Extracted listing:
★ ★ ★ ★ ★

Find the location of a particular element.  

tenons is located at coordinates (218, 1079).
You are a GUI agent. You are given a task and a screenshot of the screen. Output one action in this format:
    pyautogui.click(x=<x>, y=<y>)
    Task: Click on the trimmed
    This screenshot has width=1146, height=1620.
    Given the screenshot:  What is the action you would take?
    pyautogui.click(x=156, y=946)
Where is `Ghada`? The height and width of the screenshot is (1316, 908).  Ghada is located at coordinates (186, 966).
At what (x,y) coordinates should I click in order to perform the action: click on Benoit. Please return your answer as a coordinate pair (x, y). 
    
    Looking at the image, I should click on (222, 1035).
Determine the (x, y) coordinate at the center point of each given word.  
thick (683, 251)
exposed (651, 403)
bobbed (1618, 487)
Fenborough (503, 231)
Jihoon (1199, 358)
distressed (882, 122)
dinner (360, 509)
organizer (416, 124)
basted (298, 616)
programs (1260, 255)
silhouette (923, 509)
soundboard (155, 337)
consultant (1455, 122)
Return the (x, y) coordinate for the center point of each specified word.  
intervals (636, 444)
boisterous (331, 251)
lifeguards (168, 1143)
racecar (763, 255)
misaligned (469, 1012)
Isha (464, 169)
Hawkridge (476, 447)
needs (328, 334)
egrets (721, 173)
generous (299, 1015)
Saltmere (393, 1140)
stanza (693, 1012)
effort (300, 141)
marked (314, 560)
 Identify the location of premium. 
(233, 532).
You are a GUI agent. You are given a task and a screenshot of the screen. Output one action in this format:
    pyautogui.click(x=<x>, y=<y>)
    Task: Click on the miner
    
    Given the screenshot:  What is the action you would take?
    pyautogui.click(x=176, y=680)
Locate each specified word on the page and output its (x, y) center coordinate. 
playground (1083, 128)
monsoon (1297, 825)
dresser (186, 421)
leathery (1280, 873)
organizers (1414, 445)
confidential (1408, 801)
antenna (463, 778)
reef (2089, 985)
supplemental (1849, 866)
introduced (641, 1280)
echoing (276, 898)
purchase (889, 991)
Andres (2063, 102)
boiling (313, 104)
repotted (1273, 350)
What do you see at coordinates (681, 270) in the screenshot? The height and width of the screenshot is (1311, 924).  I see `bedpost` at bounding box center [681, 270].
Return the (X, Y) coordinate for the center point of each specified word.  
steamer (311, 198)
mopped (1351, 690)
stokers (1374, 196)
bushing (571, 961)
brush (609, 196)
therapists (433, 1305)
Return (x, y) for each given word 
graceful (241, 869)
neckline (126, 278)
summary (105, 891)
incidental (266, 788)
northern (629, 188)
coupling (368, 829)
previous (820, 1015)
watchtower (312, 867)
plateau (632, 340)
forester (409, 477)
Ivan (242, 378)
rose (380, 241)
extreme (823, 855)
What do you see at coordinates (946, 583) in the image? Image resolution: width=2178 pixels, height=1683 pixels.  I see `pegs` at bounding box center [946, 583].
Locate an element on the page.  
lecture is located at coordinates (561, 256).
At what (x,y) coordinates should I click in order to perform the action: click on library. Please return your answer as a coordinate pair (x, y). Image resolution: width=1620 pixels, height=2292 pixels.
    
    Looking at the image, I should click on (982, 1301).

★ ★ ★ ★ ★

> **REQUIREMENT**:
Render the listing as a JSON array of strings, one per line, from the line containing "Hawkridge (476, 447)" through the line containing "What do you see at coordinates (681, 270)", both included. Omit blank lines.

> **RESULT FOR THIS TASK**:
[
  "Hawkridge (476, 447)",
  "needs (328, 334)",
  "egrets (721, 173)",
  "generous (299, 1015)",
  "Saltmere (393, 1140)",
  "stanza (693, 1012)",
  "effort (300, 141)",
  "marked (314, 560)",
  " Identify the location of premium. ",
  "(233, 532).",
  "You are a GUI agent. You are given a task and a screenshot of the screen. Output one action in this format:",
  "    pyautogui.click(x=<x>, y=<y>)",
  "    Task: Click on the miner",
  "    Given the screenshot:  What is the action you would take?",
  "    pyautogui.click(x=176, y=680)",
  "Locate each specified word on the page and output its (x, y) center coordinate. ",
  "playground (1083, 128)",
  "monsoon (1297, 825)",
  "dresser (186, 421)",
  "leathery (1280, 873)",
  "organizers (1414, 445)",
  "confidential (1408, 801)",
  "antenna (463, 778)",
  "reef (2089, 985)",
  "supplemental (1849, 866)",
  "introduced (641, 1280)",
  "echoing (276, 898)",
  "purchase (889, 991)",
  "Andres (2063, 102)",
  "boiling (313, 104)",
  "repotted (1273, 350)",
  "What do you see at coordinates (681, 270) in the screenshot? The height and width of the screenshot is (1311, 924).  I see `bedpost` at bounding box center [681, 270]."
]